*** Opening of DATASET RECORDS ***
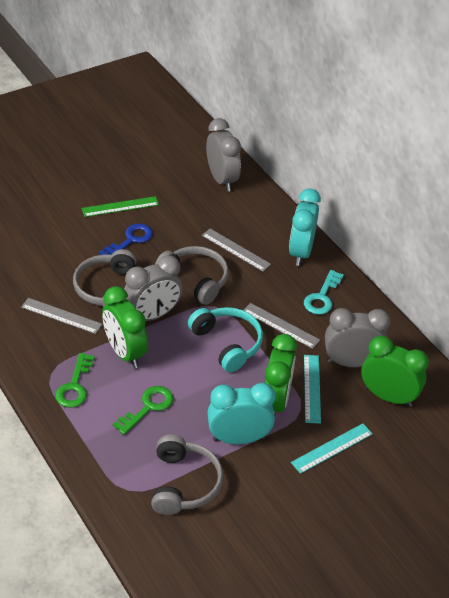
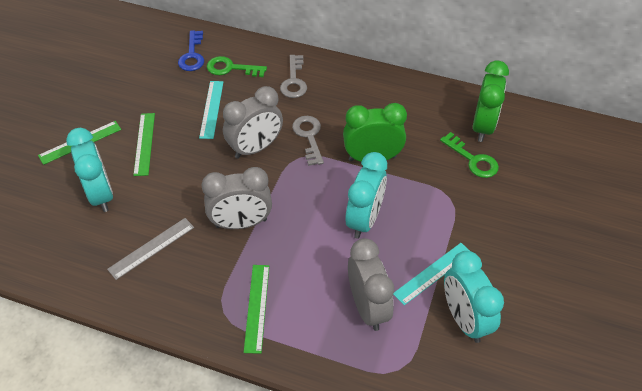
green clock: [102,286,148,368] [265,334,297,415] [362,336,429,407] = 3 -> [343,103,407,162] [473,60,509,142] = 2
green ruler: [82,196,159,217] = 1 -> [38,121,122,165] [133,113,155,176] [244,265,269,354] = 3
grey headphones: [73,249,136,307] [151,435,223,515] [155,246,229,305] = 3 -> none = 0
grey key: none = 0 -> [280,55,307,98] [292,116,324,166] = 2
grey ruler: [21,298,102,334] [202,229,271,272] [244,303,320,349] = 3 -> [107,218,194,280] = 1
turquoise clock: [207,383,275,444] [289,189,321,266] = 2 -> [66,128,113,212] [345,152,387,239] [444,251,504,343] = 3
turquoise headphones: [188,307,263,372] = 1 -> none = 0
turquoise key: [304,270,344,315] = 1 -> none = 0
*** Close of DATASET RECORDS ***
Strip out the pictures and quote the remaining data word for word.

* [OUTPUT OF THE EXERCISE]:
green clock: [102,286,148,368] [265,334,297,415] [362,336,429,407] = 3 -> [343,103,407,162] [473,60,509,142] = 2
green ruler: [82,196,159,217] = 1 -> [38,121,122,165] [133,113,155,176] [244,265,269,354] = 3
grey headphones: [73,249,136,307] [151,435,223,515] [155,246,229,305] = 3 -> none = 0
grey key: none = 0 -> [280,55,307,98] [292,116,324,166] = 2
grey ruler: [21,298,102,334] [202,229,271,272] [244,303,320,349] = 3 -> [107,218,194,280] = 1
turquoise clock: [207,383,275,444] [289,189,321,266] = 2 -> [66,128,113,212] [345,152,387,239] [444,251,504,343] = 3
turquoise headphones: [188,307,263,372] = 1 -> none = 0
turquoise key: [304,270,344,315] = 1 -> none = 0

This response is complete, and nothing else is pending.